| Dataset excerpt |
§
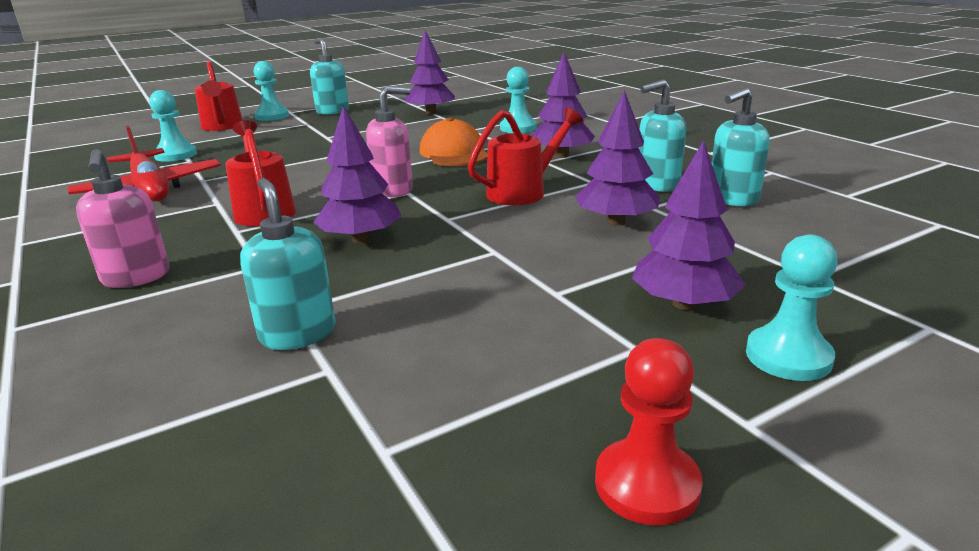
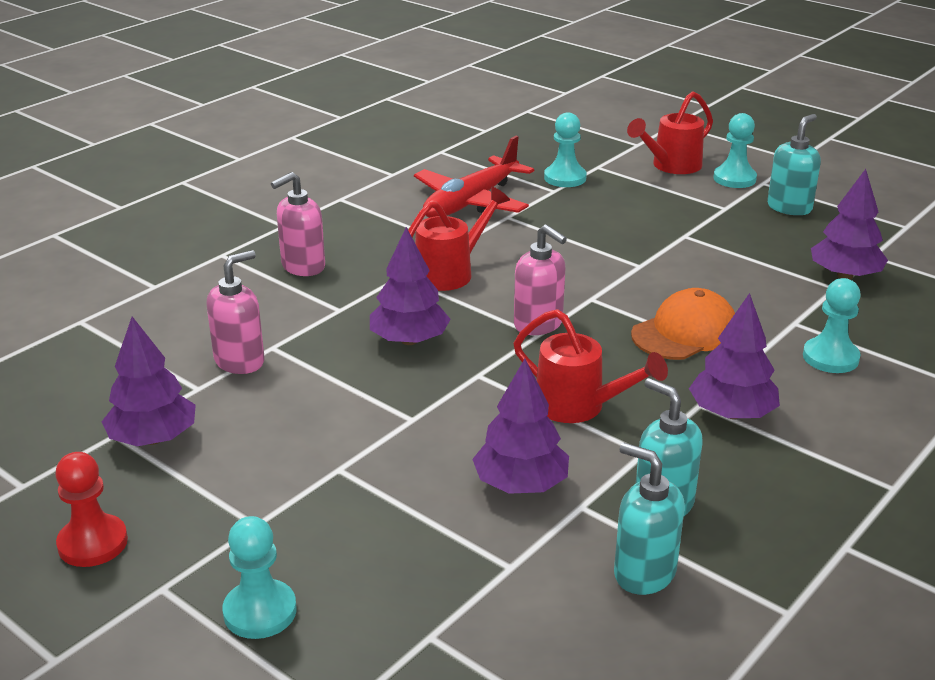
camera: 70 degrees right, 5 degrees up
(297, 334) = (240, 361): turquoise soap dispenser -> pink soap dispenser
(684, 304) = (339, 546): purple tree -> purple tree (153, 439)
§
| Task requirements |
Ignore the images and quote every line of the listing exactly.

| Answer section |
camera: 70 degrees right, 5 degrees up
(297, 334) = (240, 361): turquoise soap dispenser -> pink soap dispenser
(684, 304) = (339, 546): purple tree -> purple tree (153, 439)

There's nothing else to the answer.